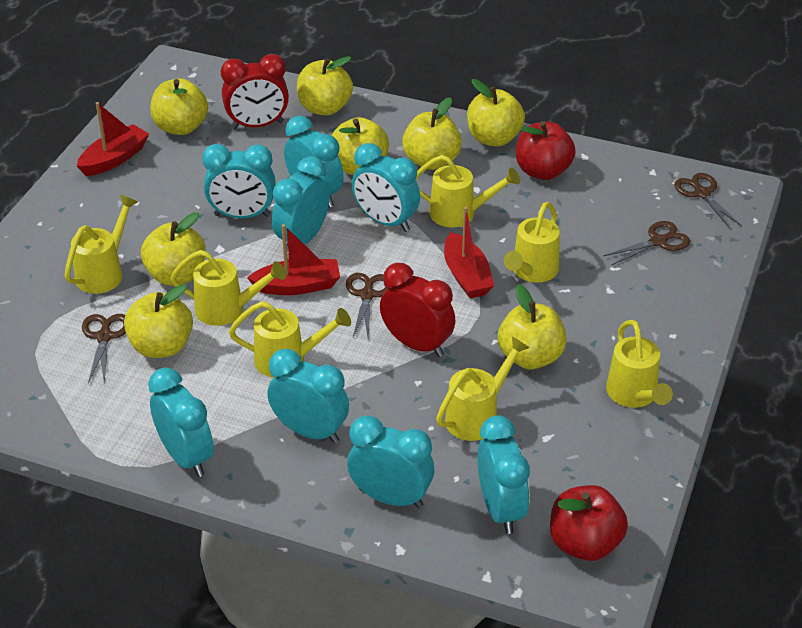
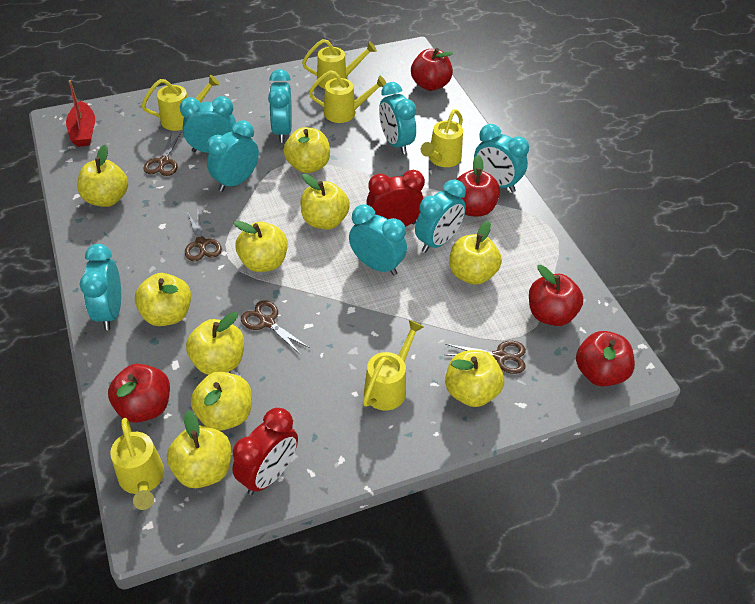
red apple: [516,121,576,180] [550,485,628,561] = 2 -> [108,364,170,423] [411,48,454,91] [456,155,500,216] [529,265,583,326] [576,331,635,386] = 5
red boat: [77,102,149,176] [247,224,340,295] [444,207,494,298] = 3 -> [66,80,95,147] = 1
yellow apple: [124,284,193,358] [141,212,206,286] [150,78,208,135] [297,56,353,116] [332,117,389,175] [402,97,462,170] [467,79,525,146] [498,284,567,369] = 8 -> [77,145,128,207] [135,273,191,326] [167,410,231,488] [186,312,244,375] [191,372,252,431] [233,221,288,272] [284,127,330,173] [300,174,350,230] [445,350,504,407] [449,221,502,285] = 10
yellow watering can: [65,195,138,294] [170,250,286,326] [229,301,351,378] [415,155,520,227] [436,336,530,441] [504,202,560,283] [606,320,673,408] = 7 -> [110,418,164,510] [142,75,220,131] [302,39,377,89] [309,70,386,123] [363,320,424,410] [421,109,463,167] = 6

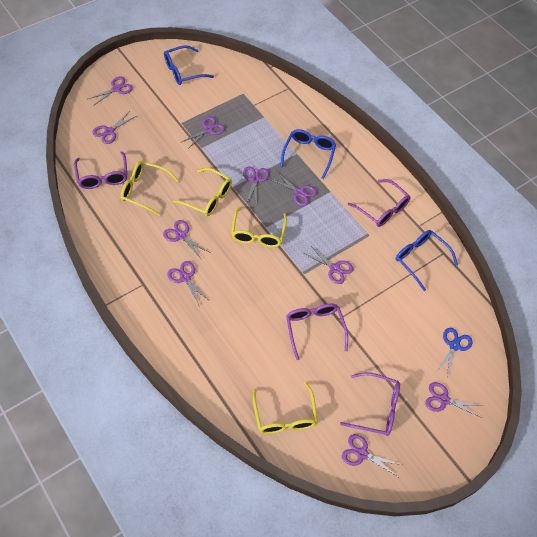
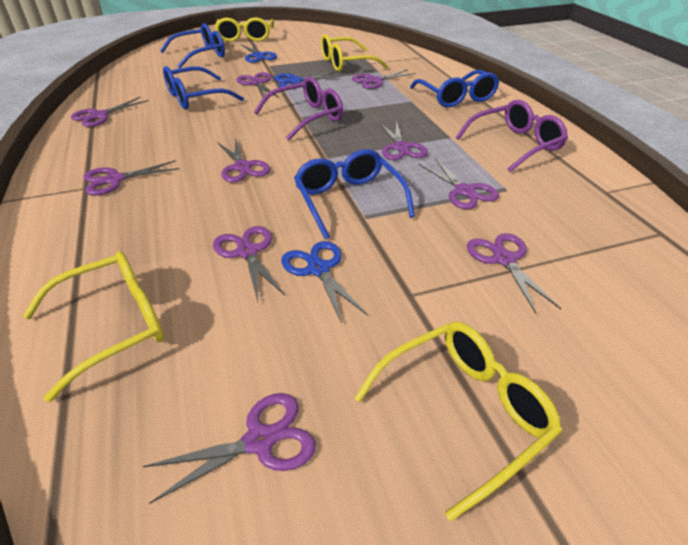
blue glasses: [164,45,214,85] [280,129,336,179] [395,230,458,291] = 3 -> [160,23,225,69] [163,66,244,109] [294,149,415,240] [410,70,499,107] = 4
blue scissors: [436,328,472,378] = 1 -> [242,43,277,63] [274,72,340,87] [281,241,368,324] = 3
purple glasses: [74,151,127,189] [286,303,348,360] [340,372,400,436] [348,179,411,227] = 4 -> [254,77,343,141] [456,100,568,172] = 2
◇ ◇ ◇
- [Required work]:
From the listing above, return every line that contains the word "blue".

- [Reply]:
blue glasses: [164,45,214,85] [280,129,336,179] [395,230,458,291] = 3 -> [160,23,225,69] [163,66,244,109] [294,149,415,240] [410,70,499,107] = 4
blue scissors: [436,328,472,378] = 1 -> [242,43,277,63] [274,72,340,87] [281,241,368,324] = 3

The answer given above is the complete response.